[Object state change records]
+ + + + +
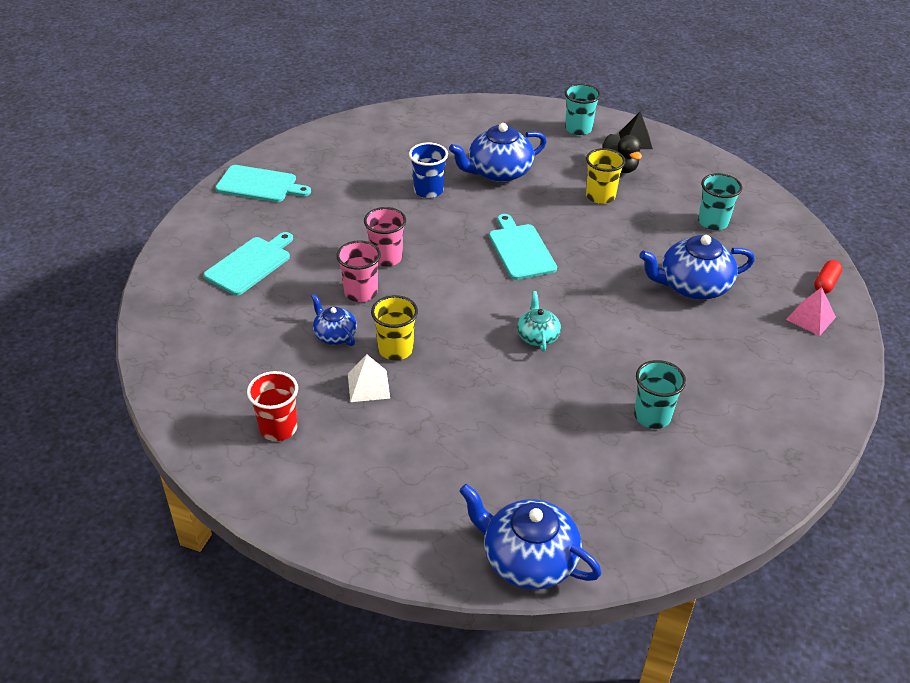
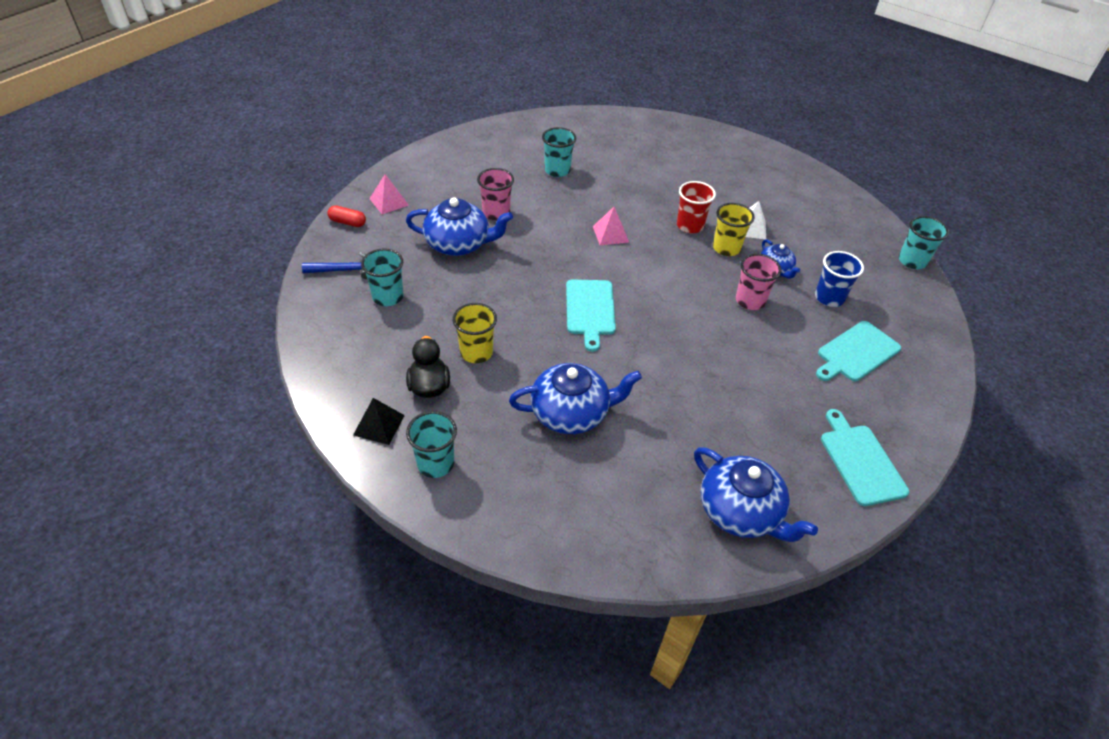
camera: 165 degrees left, 5 degrees up
(159, 385) = (912, 261): none -> turquoise cup
(259, 185) = (860, 461): turquoise cutting board -> turquoise cutting board turned 45 degrees clockwise
(278, 428) = (817, 215): red cup -> red cup (690, 226)
(386, 258) = (722, 330): pink cup -> pink cup (496, 213)
(428, 191) = (661, 404): blue cup -> blue cup (829, 298)
(528, 559) = (670, 127): blue teapot -> blue teapot (740, 511)
(537, 336) = (610, 234): turquoise teapot -> pink pyramid
(775, 236) = (344, 270): none -> blue hammer
(826, 283) = (348, 222): red capsule -> red capsule turned 60 degrees clockwise

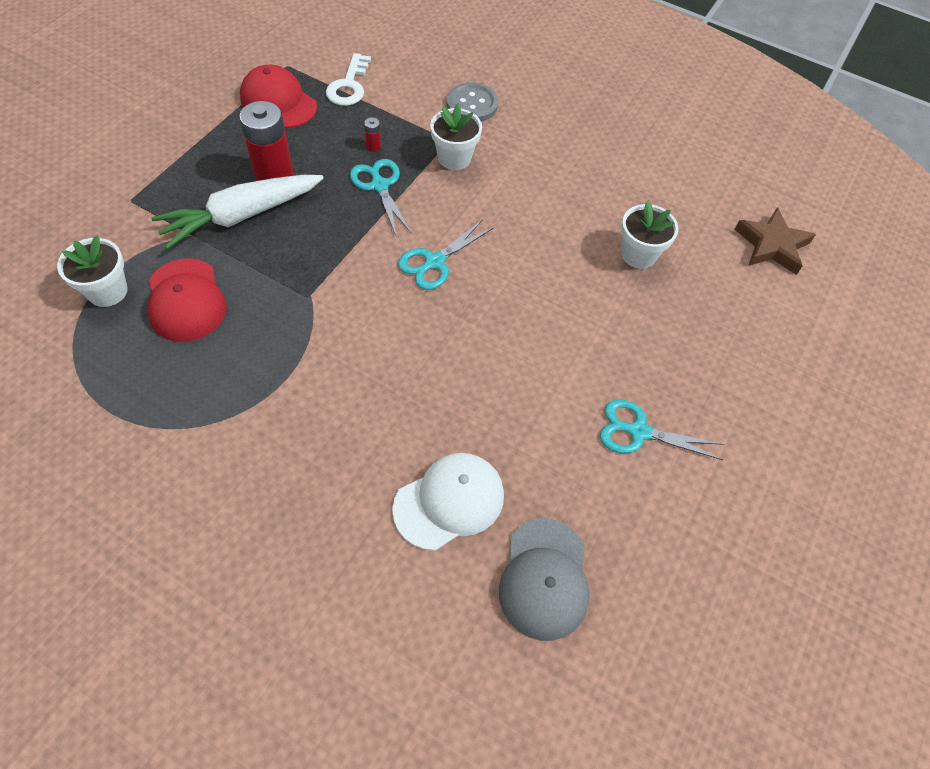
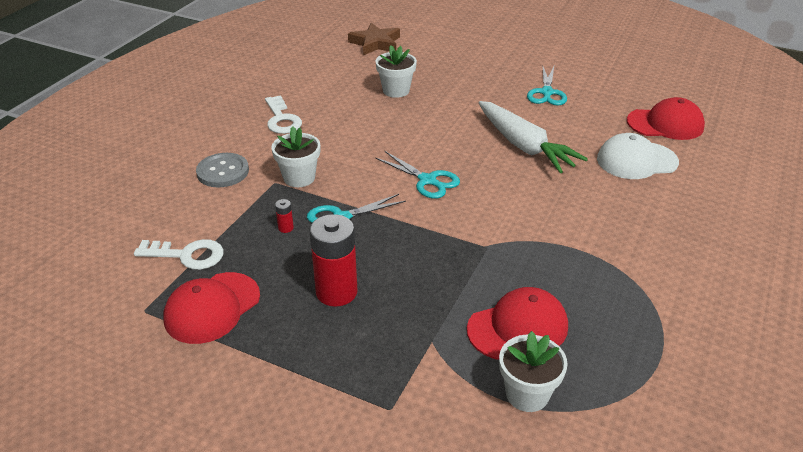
camera: 90 degrees left, 20 degrees down
(241, 216) = (397, 307): white carrot -> white carrot (524, 146)
(449, 501) = (636, 160): white cap -> white cap turned 60 degrees counterclockwise
(544, 578) = (665, 124): grey cap -> red cap
(569, 147) = (281, 119): none -> white key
+ + + + +
Verbatim transcription needed, from the opening line of the entries above through the line containing "(278, 428) = (817, 215): red"; pictures do not belong in it.

camera: 165 degrees left, 5 degrees up
(159, 385) = (912, 261): none -> turquoise cup
(259, 185) = (860, 461): turquoise cutting board -> turquoise cutting board turned 45 degrees clockwise
(278, 428) = (817, 215): red cup -> red cup (690, 226)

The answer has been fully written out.